[Per-object count records]
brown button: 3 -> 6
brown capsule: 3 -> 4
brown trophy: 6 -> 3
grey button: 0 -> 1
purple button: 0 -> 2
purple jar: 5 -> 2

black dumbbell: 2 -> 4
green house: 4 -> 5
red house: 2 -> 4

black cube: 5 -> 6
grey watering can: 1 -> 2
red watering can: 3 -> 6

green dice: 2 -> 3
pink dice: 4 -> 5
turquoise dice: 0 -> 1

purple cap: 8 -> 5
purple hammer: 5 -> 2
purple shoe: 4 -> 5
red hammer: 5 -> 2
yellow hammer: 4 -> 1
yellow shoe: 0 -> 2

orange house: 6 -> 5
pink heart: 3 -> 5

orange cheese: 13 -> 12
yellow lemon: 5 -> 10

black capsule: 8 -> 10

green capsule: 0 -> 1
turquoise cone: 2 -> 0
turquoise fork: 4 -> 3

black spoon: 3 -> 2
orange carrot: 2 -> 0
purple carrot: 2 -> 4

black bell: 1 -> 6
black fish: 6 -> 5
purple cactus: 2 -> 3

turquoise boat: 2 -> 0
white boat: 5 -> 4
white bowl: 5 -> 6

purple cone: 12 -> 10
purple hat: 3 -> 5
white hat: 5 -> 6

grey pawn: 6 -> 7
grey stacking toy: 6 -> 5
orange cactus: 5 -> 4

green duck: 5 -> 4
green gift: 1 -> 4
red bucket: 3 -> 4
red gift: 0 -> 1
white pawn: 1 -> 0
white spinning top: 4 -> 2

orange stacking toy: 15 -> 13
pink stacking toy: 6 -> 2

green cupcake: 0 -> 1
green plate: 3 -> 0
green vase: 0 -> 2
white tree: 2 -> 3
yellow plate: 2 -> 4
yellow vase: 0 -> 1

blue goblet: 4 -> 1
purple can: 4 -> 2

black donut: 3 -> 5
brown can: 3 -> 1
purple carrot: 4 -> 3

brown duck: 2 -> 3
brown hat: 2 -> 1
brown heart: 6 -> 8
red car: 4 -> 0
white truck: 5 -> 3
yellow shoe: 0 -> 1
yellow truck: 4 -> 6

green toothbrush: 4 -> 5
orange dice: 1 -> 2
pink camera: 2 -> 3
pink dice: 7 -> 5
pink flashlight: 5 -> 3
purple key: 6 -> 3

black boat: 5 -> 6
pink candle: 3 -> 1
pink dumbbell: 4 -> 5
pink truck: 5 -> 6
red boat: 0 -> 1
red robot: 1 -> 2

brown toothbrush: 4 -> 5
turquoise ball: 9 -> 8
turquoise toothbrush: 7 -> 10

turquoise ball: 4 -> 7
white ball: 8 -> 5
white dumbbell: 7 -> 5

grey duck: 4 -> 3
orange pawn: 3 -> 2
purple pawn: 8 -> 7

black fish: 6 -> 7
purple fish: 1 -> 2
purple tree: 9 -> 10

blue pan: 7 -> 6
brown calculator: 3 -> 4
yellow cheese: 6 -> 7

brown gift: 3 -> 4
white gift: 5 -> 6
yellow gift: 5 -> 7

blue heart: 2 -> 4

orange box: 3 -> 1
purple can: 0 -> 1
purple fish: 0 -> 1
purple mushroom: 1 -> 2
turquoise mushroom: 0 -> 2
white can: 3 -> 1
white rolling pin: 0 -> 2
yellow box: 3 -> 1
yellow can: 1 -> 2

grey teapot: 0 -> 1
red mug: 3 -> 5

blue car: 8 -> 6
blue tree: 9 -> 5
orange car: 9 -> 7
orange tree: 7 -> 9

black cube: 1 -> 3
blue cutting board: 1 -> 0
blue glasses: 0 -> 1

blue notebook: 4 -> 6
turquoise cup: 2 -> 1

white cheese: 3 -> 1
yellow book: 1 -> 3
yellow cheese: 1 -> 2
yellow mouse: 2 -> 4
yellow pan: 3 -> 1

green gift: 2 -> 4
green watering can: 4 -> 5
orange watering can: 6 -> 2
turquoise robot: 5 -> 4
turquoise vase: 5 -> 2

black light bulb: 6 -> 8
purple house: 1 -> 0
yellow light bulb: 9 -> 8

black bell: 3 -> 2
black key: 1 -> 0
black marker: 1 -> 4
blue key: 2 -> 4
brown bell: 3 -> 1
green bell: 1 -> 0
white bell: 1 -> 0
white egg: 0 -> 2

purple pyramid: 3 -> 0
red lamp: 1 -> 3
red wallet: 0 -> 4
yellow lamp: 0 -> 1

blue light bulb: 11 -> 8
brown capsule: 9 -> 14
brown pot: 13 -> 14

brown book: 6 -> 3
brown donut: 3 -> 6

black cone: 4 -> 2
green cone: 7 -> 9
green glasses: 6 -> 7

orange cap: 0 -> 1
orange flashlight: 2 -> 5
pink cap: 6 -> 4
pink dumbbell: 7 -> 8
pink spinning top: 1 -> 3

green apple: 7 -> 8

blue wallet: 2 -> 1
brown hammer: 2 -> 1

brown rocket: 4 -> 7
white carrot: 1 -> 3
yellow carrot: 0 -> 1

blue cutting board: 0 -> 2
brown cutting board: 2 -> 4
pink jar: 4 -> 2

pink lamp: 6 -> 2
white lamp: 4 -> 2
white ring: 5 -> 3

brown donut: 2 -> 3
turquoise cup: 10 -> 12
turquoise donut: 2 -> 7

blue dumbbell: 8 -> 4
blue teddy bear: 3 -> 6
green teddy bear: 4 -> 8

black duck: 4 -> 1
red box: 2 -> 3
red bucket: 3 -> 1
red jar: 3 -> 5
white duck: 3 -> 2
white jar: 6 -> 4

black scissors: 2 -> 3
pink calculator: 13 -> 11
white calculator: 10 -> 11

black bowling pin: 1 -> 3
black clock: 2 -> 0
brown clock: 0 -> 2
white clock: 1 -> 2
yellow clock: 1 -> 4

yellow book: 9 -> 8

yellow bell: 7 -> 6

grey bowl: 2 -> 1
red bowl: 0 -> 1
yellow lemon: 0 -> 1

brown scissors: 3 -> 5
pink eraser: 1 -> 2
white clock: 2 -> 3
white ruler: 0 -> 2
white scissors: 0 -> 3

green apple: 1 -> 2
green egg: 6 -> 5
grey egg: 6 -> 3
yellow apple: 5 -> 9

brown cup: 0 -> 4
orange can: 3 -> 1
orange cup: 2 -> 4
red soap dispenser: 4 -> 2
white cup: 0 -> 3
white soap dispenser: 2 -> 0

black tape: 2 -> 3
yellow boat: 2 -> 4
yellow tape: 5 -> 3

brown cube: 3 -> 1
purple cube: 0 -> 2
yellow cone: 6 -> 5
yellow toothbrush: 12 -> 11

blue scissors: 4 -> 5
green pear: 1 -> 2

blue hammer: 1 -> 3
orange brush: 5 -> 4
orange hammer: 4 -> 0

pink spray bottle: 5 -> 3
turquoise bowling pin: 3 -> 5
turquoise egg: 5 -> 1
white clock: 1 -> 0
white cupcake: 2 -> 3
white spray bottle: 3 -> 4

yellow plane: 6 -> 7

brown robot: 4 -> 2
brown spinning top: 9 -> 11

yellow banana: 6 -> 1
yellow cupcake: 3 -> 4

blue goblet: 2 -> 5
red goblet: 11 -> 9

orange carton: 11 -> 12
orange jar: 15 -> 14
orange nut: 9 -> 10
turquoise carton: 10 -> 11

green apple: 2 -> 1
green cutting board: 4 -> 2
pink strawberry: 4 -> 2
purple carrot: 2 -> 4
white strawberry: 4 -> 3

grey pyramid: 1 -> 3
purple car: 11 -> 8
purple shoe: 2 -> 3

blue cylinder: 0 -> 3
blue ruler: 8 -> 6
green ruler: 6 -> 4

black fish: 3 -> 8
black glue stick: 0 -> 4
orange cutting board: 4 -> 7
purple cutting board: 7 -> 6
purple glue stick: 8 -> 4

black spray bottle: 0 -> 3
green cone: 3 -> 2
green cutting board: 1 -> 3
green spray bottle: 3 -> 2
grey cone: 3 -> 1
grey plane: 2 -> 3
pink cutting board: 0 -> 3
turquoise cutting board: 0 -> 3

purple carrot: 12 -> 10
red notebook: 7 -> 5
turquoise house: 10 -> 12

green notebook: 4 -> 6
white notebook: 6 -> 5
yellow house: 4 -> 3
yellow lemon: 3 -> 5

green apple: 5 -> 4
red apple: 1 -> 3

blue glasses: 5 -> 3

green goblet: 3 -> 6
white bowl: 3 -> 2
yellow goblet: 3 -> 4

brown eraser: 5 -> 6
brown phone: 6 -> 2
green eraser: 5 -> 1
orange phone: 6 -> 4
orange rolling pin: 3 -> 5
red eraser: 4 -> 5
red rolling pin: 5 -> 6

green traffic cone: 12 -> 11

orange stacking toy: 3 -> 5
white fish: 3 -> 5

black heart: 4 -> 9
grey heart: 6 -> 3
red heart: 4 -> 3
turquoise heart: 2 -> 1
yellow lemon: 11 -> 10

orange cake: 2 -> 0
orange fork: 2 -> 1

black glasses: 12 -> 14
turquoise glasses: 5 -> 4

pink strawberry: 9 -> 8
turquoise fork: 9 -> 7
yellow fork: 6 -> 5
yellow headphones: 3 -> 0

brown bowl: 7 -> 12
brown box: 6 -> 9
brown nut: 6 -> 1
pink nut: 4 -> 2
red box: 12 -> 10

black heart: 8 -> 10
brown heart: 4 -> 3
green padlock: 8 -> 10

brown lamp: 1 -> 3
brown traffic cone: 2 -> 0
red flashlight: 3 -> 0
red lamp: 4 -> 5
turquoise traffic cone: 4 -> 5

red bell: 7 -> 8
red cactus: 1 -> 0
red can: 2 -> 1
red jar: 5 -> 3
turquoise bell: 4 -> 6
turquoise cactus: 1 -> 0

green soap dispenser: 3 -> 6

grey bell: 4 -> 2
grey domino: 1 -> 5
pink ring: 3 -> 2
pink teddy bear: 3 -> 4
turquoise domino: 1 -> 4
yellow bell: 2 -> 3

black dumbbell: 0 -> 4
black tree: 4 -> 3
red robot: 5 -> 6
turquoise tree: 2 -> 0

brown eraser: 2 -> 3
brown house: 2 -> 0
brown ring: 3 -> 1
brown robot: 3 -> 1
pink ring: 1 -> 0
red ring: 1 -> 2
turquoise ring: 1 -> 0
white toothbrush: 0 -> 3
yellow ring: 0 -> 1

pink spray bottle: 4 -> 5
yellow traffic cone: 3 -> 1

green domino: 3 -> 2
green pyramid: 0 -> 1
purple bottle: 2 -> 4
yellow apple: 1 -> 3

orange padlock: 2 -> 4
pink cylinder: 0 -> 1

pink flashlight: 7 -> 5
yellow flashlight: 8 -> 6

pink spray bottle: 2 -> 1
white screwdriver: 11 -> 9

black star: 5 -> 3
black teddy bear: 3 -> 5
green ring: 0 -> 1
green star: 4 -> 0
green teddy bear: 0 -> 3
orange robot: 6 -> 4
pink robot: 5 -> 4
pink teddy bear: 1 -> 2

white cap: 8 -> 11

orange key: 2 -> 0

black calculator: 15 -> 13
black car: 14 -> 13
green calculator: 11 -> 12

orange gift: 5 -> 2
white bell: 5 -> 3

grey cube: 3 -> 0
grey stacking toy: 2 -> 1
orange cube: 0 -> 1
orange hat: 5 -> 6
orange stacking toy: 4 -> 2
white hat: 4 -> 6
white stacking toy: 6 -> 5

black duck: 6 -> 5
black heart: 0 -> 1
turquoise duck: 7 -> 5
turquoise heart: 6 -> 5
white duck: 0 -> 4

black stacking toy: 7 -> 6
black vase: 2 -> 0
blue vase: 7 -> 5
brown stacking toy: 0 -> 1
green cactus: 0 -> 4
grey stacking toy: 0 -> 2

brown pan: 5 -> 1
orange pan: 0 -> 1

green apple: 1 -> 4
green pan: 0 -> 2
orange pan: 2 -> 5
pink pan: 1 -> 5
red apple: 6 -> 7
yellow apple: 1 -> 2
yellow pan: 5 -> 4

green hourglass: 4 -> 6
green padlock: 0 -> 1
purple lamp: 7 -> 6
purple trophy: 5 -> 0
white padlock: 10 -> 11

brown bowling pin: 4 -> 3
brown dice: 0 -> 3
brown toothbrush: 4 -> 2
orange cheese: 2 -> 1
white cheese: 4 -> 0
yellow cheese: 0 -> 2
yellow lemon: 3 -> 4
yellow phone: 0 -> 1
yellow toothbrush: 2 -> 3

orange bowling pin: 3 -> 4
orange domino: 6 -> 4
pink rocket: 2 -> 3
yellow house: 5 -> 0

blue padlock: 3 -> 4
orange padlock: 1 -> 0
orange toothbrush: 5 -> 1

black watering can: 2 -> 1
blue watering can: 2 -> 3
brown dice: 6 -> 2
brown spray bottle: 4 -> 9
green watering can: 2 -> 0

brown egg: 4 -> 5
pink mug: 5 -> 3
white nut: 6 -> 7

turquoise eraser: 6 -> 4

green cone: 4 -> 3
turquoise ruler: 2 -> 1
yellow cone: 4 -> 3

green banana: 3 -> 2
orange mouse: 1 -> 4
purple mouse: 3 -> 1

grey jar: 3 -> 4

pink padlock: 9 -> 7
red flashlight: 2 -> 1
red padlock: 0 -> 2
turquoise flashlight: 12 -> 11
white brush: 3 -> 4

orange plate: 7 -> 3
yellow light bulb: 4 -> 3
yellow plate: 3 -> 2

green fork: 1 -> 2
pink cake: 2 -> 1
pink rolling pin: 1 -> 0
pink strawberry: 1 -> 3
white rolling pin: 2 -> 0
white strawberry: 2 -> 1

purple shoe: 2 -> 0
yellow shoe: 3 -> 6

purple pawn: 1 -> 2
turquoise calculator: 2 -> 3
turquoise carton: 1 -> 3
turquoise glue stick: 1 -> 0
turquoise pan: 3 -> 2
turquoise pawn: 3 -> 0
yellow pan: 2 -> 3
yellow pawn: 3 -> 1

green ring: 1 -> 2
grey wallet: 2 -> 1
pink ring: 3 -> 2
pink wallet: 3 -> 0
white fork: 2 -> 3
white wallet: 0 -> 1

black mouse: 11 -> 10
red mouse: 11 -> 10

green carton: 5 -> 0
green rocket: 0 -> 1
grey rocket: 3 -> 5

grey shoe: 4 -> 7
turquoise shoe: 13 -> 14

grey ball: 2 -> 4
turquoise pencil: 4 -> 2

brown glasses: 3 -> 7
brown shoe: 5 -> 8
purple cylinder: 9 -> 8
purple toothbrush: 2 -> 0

▸ **Task statement**:
Every line above from the line with "black clock: 2 -> 0" to the line with "white bowl: 3 -> 2", inclusive, must be returned exactly; no other line belongs in the reply.

▸ **The completed task**:
black clock: 2 -> 0
brown clock: 0 -> 2
white clock: 1 -> 2
yellow clock: 1 -> 4

yellow book: 9 -> 8

yellow bell: 7 -> 6

grey bowl: 2 -> 1
red bowl: 0 -> 1
yellow lemon: 0 -> 1

brown scissors: 3 -> 5
pink eraser: 1 -> 2
white clock: 2 -> 3
white ruler: 0 -> 2
white scissors: 0 -> 3

green apple: 1 -> 2
green egg: 6 -> 5
grey egg: 6 -> 3
yellow apple: 5 -> 9

brown cup: 0 -> 4
orange can: 3 -> 1
orange cup: 2 -> 4
red soap dispenser: 4 -> 2
white cup: 0 -> 3
white soap dispenser: 2 -> 0

black tape: 2 -> 3
yellow boat: 2 -> 4
yellow tape: 5 -> 3

brown cube: 3 -> 1
purple cube: 0 -> 2
yellow cone: 6 -> 5
yellow toothbrush: 12 -> 11

blue scissors: 4 -> 5
green pear: 1 -> 2

blue hammer: 1 -> 3
orange brush: 5 -> 4
orange hammer: 4 -> 0

pink spray bottle: 5 -> 3
turquoise bowling pin: 3 -> 5
turquoise egg: 5 -> 1
white clock: 1 -> 0
white cupcake: 2 -> 3
white spray bottle: 3 -> 4

yellow plane: 6 -> 7

brown robot: 4 -> 2
brown spinning top: 9 -> 11

yellow banana: 6 -> 1
yellow cupcake: 3 -> 4

blue goblet: 2 -> 5
red goblet: 11 -> 9

orange carton: 11 -> 12
orange jar: 15 -> 14
orange nut: 9 -> 10
turquoise carton: 10 -> 11

green apple: 2 -> 1
green cutting board: 4 -> 2
pink strawberry: 4 -> 2
purple carrot: 2 -> 4
white strawberry: 4 -> 3

grey pyramid: 1 -> 3
purple car: 11 -> 8
purple shoe: 2 -> 3

blue cylinder: 0 -> 3
blue ruler: 8 -> 6
green ruler: 6 -> 4

black fish: 3 -> 8
black glue stick: 0 -> 4
orange cutting board: 4 -> 7
purple cutting board: 7 -> 6
purple glue stick: 8 -> 4

black spray bottle: 0 -> 3
green cone: 3 -> 2
green cutting board: 1 -> 3
green spray bottle: 3 -> 2
grey cone: 3 -> 1
grey plane: 2 -> 3
pink cutting board: 0 -> 3
turquoise cutting board: 0 -> 3

purple carrot: 12 -> 10
red notebook: 7 -> 5
turquoise house: 10 -> 12

green notebook: 4 -> 6
white notebook: 6 -> 5
yellow house: 4 -> 3
yellow lemon: 3 -> 5

green apple: 5 -> 4
red apple: 1 -> 3

blue glasses: 5 -> 3

green goblet: 3 -> 6
white bowl: 3 -> 2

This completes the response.